_PROBLEM STATEMENT_
Drop the pictures; give again exactly the lines from the one holding "red ring: none" through the end of the data.
[RECORDS SHOWN — start]
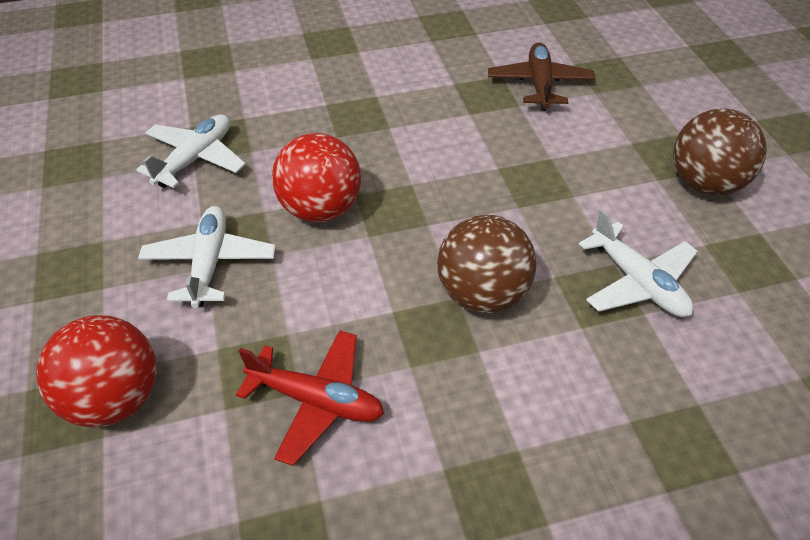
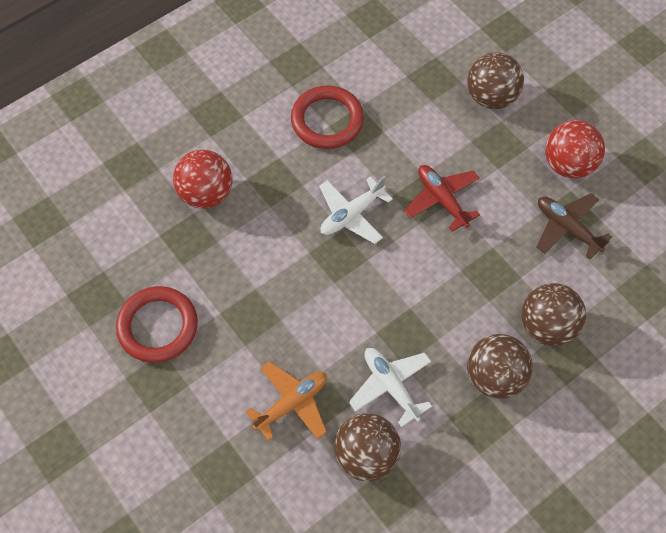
brown ball: [437,215,536,313] [673,108,767,195] = 2 -> [334,413,401,482] [467,52,524,109] [467,334,533,399] [521,283,586,346] = 4
orange plane: none = 0 -> [246,361,327,441] = 1
red ring: none = 0 -> [116,286,198,363] [291,85,364,149] = 2
white plane: [136,114,246,188] [138,206,276,308] [579,209,698,317] = 3 -> [319,176,393,244] [349,348,432,427] = 2

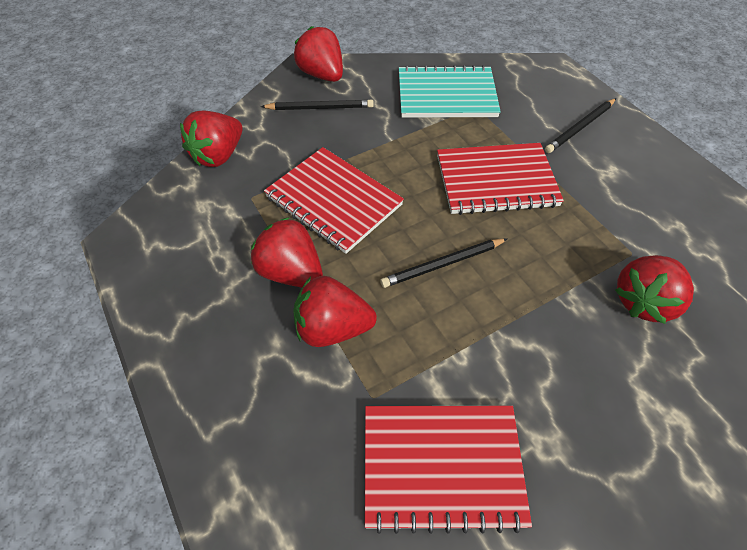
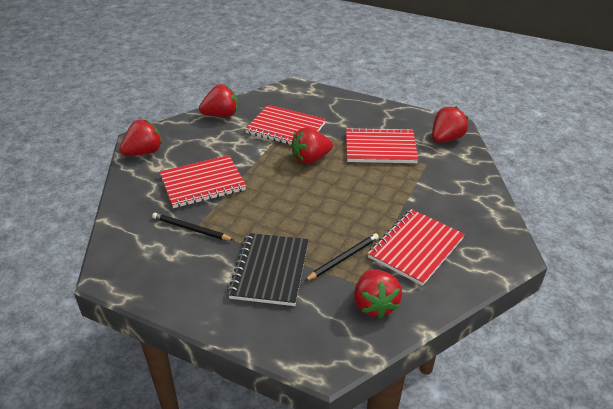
black notebook: none = 0 -> [227,233,309,306] = 1
black pencil: [261,99,374,110] [380,238,508,288] [545,98,616,153] = 3 -> [152,213,234,240] [305,233,379,281] = 2
red notebook: [264,147,404,254] [365,406,532,534] [437,143,564,215] = 3 -> [159,155,246,208] [245,105,326,145] [346,127,418,163] [368,209,465,286] = 4
turquoise notebook: [399,65,501,118] = 1 -> none = 0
[RECORDS SHOWN — finish]
_OUTPUT FOR THIS EXERCISE_
red ring: none = 0 -> [116,286,198,363] [291,85,364,149] = 2
white plane: [136,114,246,188] [138,206,276,308] [579,209,698,317] = 3 -> [319,176,393,244] [349,348,432,427] = 2

black notebook: none = 0 -> [227,233,309,306] = 1
black pencil: [261,99,374,110] [380,238,508,288] [545,98,616,153] = 3 -> [152,213,234,240] [305,233,379,281] = 2
red notebook: [264,147,404,254] [365,406,532,534] [437,143,564,215] = 3 -> [159,155,246,208] [245,105,326,145] [346,127,418,163] [368,209,465,286] = 4
turquoise notebook: [399,65,501,118] = 1 -> none = 0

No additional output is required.